Exercise requirements: Each line from the one containing "[98,265,164,325]" to the end of the data must be copied exactly, the first and last included; no other lines and no pictures belong in the copy.

(Object change descriptions)
»»
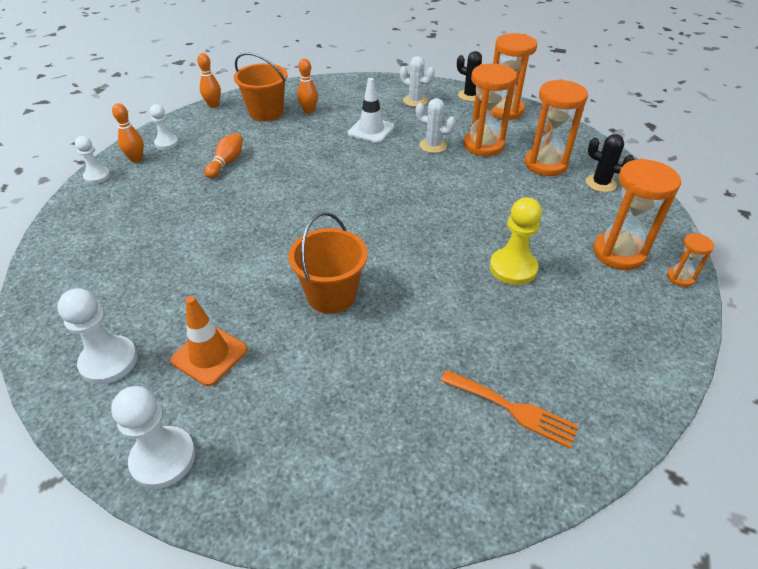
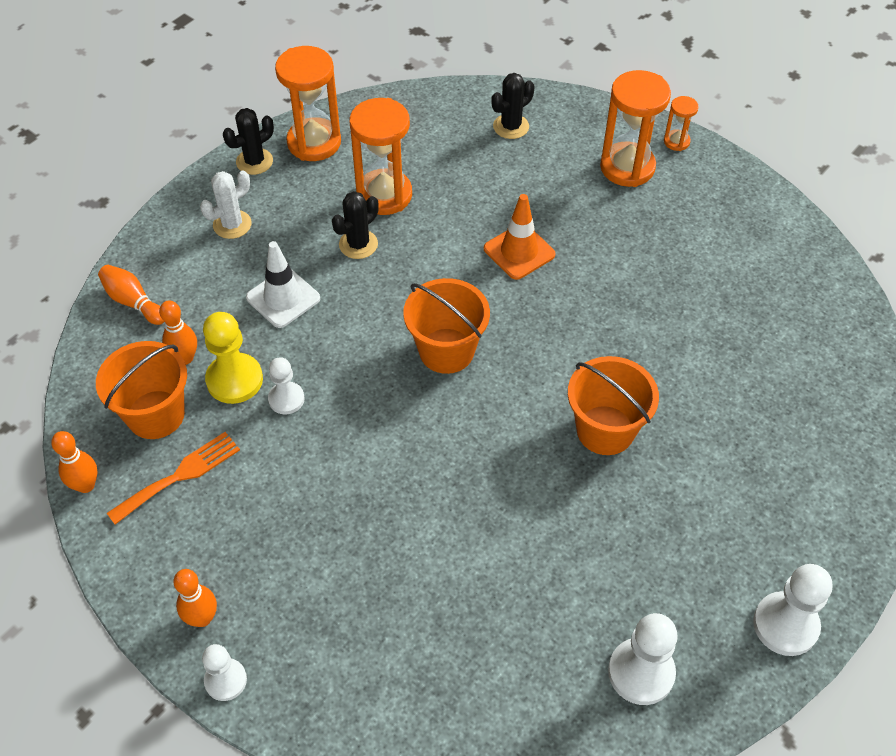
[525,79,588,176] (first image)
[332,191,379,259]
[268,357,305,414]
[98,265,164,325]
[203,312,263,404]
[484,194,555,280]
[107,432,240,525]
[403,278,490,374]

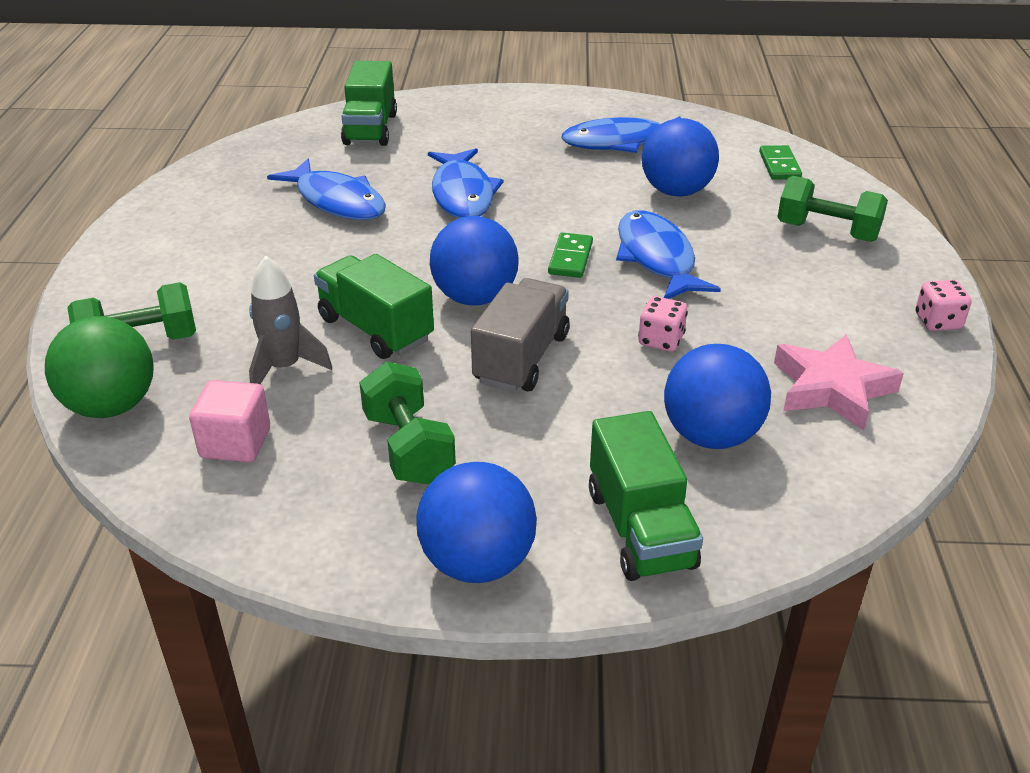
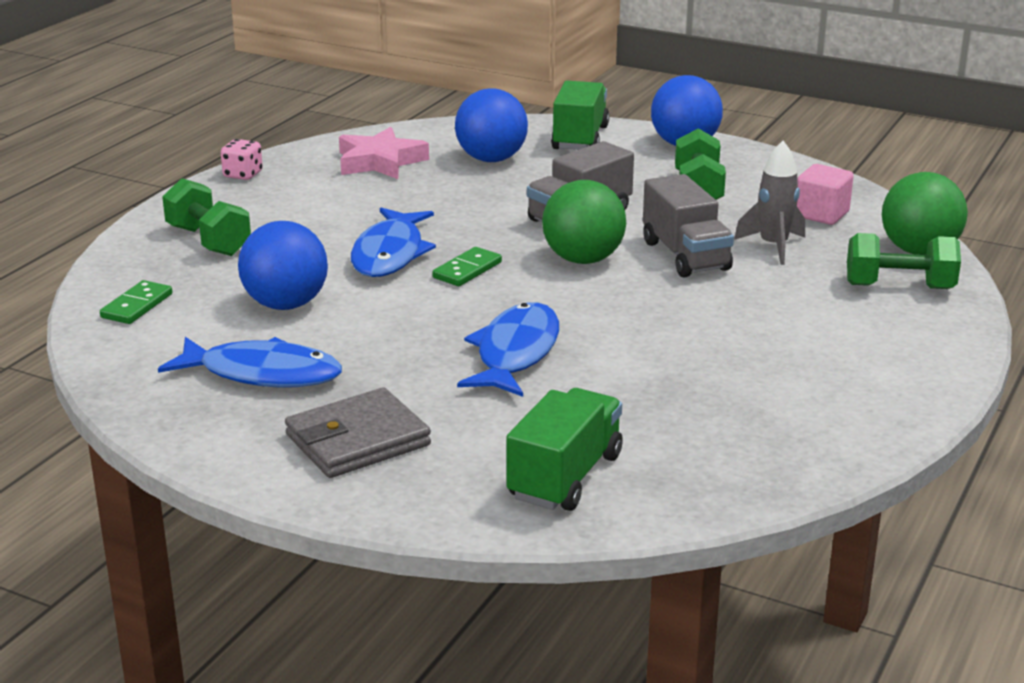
[267,159,386,220] (first image)
[542,180,626,264]
[643,174,734,277]
[638,296,688,352] (first image)
[285,388,431,478]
««
Task response:
[98,265,164,325]
[203,312,263,404]
[484,194,555,280]
[107,432,240,525]
[403,278,490,374]

[267,159,386,220] (first image)
[542,180,626,264]
[643,174,734,277]
[638,296,688,352] (first image)
[285,388,431,478]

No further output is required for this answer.